*** Block opens ***
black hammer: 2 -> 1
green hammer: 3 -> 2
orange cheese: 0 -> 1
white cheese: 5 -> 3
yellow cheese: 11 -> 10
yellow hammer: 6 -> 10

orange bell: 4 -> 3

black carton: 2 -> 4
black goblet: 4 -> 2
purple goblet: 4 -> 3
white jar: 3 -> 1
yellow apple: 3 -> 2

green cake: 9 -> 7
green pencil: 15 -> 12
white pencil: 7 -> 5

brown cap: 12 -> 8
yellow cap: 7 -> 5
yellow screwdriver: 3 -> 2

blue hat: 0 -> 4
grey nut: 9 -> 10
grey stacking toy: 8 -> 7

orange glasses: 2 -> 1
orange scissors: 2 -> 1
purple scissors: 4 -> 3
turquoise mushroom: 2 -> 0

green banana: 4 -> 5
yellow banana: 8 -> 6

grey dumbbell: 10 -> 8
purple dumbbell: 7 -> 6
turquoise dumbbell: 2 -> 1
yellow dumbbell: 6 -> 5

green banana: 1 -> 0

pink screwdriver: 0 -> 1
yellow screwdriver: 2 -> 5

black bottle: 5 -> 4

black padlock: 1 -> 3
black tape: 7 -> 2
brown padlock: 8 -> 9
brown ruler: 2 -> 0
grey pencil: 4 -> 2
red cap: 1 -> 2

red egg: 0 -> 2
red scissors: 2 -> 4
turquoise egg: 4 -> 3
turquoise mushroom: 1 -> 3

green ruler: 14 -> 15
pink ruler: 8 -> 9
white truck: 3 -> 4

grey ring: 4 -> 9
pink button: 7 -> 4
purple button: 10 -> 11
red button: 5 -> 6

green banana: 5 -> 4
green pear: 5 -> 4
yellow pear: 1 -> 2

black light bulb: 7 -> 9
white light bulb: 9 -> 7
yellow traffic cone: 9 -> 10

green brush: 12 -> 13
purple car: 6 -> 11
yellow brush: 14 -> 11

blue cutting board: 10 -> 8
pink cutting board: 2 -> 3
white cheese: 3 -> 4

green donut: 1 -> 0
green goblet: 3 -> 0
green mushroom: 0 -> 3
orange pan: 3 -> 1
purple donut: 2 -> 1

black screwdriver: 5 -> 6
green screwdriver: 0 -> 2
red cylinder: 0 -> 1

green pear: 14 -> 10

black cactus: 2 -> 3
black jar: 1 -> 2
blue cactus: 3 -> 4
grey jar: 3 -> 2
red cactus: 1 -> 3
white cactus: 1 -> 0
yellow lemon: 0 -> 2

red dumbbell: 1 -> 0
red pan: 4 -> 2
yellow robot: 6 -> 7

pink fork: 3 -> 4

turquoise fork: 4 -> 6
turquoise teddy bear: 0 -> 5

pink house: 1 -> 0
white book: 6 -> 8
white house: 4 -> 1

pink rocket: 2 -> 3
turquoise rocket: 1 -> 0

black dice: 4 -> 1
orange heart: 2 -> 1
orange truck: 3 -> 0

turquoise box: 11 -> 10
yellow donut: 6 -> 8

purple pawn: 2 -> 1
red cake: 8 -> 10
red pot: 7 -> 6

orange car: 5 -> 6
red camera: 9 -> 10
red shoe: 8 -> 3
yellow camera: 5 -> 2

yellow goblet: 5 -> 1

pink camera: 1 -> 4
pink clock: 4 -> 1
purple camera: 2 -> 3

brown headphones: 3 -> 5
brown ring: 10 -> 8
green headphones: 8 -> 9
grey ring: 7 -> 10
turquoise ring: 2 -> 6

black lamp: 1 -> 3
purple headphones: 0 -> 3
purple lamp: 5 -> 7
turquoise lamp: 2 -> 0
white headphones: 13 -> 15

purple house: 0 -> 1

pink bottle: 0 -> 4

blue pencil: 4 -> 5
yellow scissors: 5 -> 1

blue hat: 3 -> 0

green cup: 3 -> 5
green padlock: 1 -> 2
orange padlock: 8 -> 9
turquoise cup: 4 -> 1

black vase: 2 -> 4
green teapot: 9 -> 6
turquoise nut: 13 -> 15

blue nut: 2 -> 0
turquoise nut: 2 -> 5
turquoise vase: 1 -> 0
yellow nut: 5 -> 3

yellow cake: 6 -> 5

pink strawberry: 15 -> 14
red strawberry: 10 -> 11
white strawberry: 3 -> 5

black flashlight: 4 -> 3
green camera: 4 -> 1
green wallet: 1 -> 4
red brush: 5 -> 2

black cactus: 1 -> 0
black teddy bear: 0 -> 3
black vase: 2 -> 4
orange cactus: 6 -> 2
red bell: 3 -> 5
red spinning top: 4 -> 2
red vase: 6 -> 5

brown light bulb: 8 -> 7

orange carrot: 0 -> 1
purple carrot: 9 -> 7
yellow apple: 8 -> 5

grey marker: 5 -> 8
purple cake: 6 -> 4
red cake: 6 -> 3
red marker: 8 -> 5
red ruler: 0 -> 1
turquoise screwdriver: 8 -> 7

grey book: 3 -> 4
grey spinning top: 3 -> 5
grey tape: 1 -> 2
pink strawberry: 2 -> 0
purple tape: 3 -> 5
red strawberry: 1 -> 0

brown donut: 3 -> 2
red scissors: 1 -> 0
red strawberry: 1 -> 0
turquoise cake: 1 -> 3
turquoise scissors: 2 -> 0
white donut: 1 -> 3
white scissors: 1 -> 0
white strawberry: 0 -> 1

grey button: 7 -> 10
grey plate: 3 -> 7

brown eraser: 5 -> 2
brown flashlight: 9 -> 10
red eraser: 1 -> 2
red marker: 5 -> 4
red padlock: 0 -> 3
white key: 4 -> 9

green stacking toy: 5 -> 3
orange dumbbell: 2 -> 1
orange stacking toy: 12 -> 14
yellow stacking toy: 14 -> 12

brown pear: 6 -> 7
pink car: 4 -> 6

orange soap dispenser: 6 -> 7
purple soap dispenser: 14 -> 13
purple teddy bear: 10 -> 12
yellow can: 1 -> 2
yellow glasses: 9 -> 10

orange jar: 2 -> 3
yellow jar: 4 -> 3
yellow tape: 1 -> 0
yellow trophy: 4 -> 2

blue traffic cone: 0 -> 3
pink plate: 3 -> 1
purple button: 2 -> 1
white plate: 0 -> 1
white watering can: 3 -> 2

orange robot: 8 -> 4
*** Block closes ***
Work to be completed » Down to the last line, retype the entries above exactly.

The answer »
black hammer: 2 -> 1
green hammer: 3 -> 2
orange cheese: 0 -> 1
white cheese: 5 -> 3
yellow cheese: 11 -> 10
yellow hammer: 6 -> 10

orange bell: 4 -> 3

black carton: 2 -> 4
black goblet: 4 -> 2
purple goblet: 4 -> 3
white jar: 3 -> 1
yellow apple: 3 -> 2

green cake: 9 -> 7
green pencil: 15 -> 12
white pencil: 7 -> 5

brown cap: 12 -> 8
yellow cap: 7 -> 5
yellow screwdriver: 3 -> 2

blue hat: 0 -> 4
grey nut: 9 -> 10
grey stacking toy: 8 -> 7

orange glasses: 2 -> 1
orange scissors: 2 -> 1
purple scissors: 4 -> 3
turquoise mushroom: 2 -> 0

green banana: 4 -> 5
yellow banana: 8 -> 6

grey dumbbell: 10 -> 8
purple dumbbell: 7 -> 6
turquoise dumbbell: 2 -> 1
yellow dumbbell: 6 -> 5

green banana: 1 -> 0

pink screwdriver: 0 -> 1
yellow screwdriver: 2 -> 5

black bottle: 5 -> 4

black padlock: 1 -> 3
black tape: 7 -> 2
brown padlock: 8 -> 9
brown ruler: 2 -> 0
grey pencil: 4 -> 2
red cap: 1 -> 2

red egg: 0 -> 2
red scissors: 2 -> 4
turquoise egg: 4 -> 3
turquoise mushroom: 1 -> 3

green ruler: 14 -> 15
pink ruler: 8 -> 9
white truck: 3 -> 4

grey ring: 4 -> 9
pink button: 7 -> 4
purple button: 10 -> 11
red button: 5 -> 6

green banana: 5 -> 4
green pear: 5 -> 4
yellow pear: 1 -> 2

black light bulb: 7 -> 9
white light bulb: 9 -> 7
yellow traffic cone: 9 -> 10

green brush: 12 -> 13
purple car: 6 -> 11
yellow brush: 14 -> 11

blue cutting board: 10 -> 8
pink cutting board: 2 -> 3
white cheese: 3 -> 4

green donut: 1 -> 0
green goblet: 3 -> 0
green mushroom: 0 -> 3
orange pan: 3 -> 1
purple donut: 2 -> 1

black screwdriver: 5 -> 6
green screwdriver: 0 -> 2
red cylinder: 0 -> 1

green pear: 14 -> 10

black cactus: 2 -> 3
black jar: 1 -> 2
blue cactus: 3 -> 4
grey jar: 3 -> 2
red cactus: 1 -> 3
white cactus: 1 -> 0
yellow lemon: 0 -> 2

red dumbbell: 1 -> 0
red pan: 4 -> 2
yellow robot: 6 -> 7

pink fork: 3 -> 4

turquoise fork: 4 -> 6
turquoise teddy bear: 0 -> 5

pink house: 1 -> 0
white book: 6 -> 8
white house: 4 -> 1

pink rocket: 2 -> 3
turquoise rocket: 1 -> 0

black dice: 4 -> 1
orange heart: 2 -> 1
orange truck: 3 -> 0

turquoise box: 11 -> 10
yellow donut: 6 -> 8

purple pawn: 2 -> 1
red cake: 8 -> 10
red pot: 7 -> 6

orange car: 5 -> 6
red camera: 9 -> 10
red shoe: 8 -> 3
yellow camera: 5 -> 2

yellow goblet: 5 -> 1

pink camera: 1 -> 4
pink clock: 4 -> 1
purple camera: 2 -> 3

brown headphones: 3 -> 5
brown ring: 10 -> 8
green headphones: 8 -> 9
grey ring: 7 -> 10
turquoise ring: 2 -> 6

black lamp: 1 -> 3
purple headphones: 0 -> 3
purple lamp: 5 -> 7
turquoise lamp: 2 -> 0
white headphones: 13 -> 15

purple house: 0 -> 1

pink bottle: 0 -> 4

blue pencil: 4 -> 5
yellow scissors: 5 -> 1

blue hat: 3 -> 0

green cup: 3 -> 5
green padlock: 1 -> 2
orange padlock: 8 -> 9
turquoise cup: 4 -> 1

black vase: 2 -> 4
green teapot: 9 -> 6
turquoise nut: 13 -> 15

blue nut: 2 -> 0
turquoise nut: 2 -> 5
turquoise vase: 1 -> 0
yellow nut: 5 -> 3

yellow cake: 6 -> 5

pink strawberry: 15 -> 14
red strawberry: 10 -> 11
white strawberry: 3 -> 5

black flashlight: 4 -> 3
green camera: 4 -> 1
green wallet: 1 -> 4
red brush: 5 -> 2

black cactus: 1 -> 0
black teddy bear: 0 -> 3
black vase: 2 -> 4
orange cactus: 6 -> 2
red bell: 3 -> 5
red spinning top: 4 -> 2
red vase: 6 -> 5

brown light bulb: 8 -> 7

orange carrot: 0 -> 1
purple carrot: 9 -> 7
yellow apple: 8 -> 5

grey marker: 5 -> 8
purple cake: 6 -> 4
red cake: 6 -> 3
red marker: 8 -> 5
red ruler: 0 -> 1
turquoise screwdriver: 8 -> 7

grey book: 3 -> 4
grey spinning top: 3 -> 5
grey tape: 1 -> 2
pink strawberry: 2 -> 0
purple tape: 3 -> 5
red strawberry: 1 -> 0

brown donut: 3 -> 2
red scissors: 1 -> 0
red strawberry: 1 -> 0
turquoise cake: 1 -> 3
turquoise scissors: 2 -> 0
white donut: 1 -> 3
white scissors: 1 -> 0
white strawberry: 0 -> 1

grey button: 7 -> 10
grey plate: 3 -> 7

brown eraser: 5 -> 2
brown flashlight: 9 -> 10
red eraser: 1 -> 2
red marker: 5 -> 4
red padlock: 0 -> 3
white key: 4 -> 9

green stacking toy: 5 -> 3
orange dumbbell: 2 -> 1
orange stacking toy: 12 -> 14
yellow stacking toy: 14 -> 12

brown pear: 6 -> 7
pink car: 4 -> 6

orange soap dispenser: 6 -> 7
purple soap dispenser: 14 -> 13
purple teddy bear: 10 -> 12
yellow can: 1 -> 2
yellow glasses: 9 -> 10

orange jar: 2 -> 3
yellow jar: 4 -> 3
yellow tape: 1 -> 0
yellow trophy: 4 -> 2

blue traffic cone: 0 -> 3
pink plate: 3 -> 1
purple button: 2 -> 1
white plate: 0 -> 1
white watering can: 3 -> 2

orange robot: 8 -> 4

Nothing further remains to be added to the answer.